DATA EXTRACT section start

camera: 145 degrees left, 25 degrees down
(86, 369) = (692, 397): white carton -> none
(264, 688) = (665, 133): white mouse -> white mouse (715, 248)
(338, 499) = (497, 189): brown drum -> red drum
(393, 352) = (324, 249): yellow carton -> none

DATA EXTRACT section end
DATA EXTRACT section start

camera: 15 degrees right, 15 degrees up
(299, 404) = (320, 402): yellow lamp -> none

DATA EXTRACT section end

Copy word for word the stretch of entries above from the line that has "(338, 499) = (497, 189): brown" through the line that has "(393, 352) = (324, 249): yellow", both ends included, and nothing outside it.

(338, 499) = (497, 189): brown drum -> red drum
(393, 352) = (324, 249): yellow carton -> none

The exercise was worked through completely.